=== Begin Enclosure ===

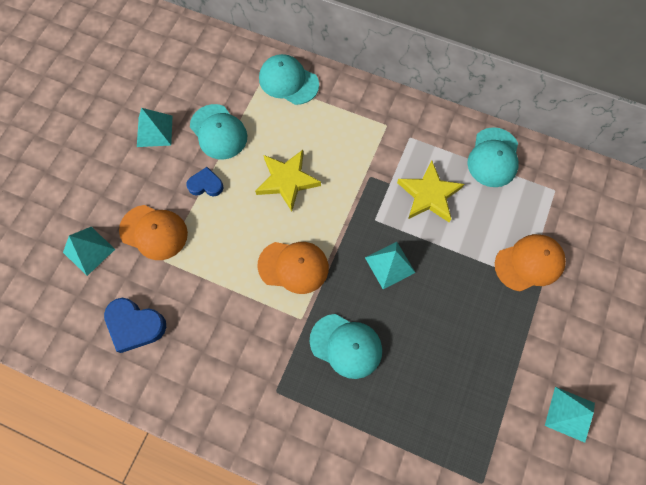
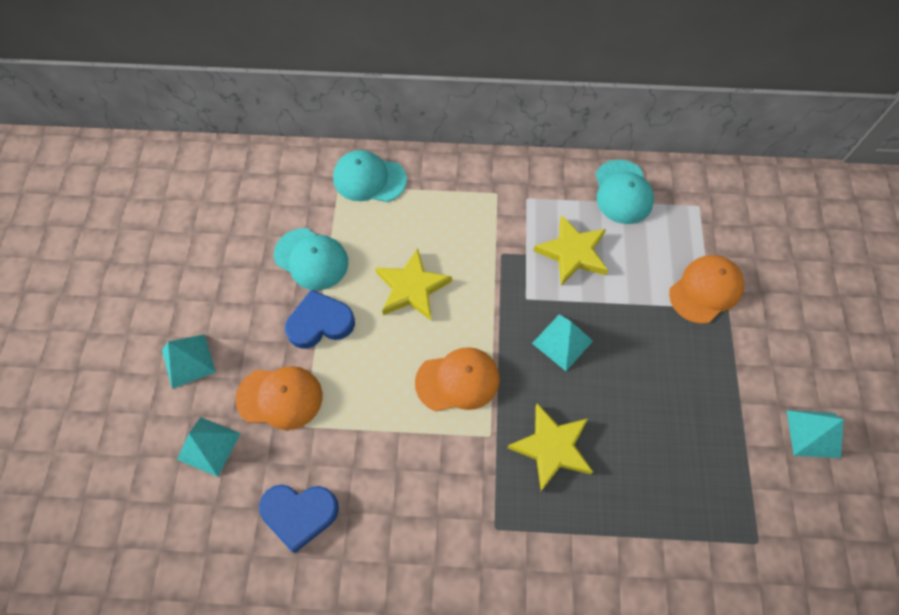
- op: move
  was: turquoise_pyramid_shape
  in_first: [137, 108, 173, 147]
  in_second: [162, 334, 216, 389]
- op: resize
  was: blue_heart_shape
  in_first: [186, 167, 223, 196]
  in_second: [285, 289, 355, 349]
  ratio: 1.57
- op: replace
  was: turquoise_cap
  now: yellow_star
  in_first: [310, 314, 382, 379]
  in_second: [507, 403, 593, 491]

=== End Enclosure ===

Keep every word of the records exact as you write them out, but drop the pictures.

- op: move
  was: turquoise_pyramid_shape
  in_first: [137, 108, 173, 147]
  in_second: [162, 334, 216, 389]
- op: resize
  was: blue_heart_shape
  in_first: [186, 167, 223, 196]
  in_second: [285, 289, 355, 349]
  ratio: 1.57
- op: replace
  was: turquoise_cap
  now: yellow_star
  in_first: [310, 314, 382, 379]
  in_second: [507, 403, 593, 491]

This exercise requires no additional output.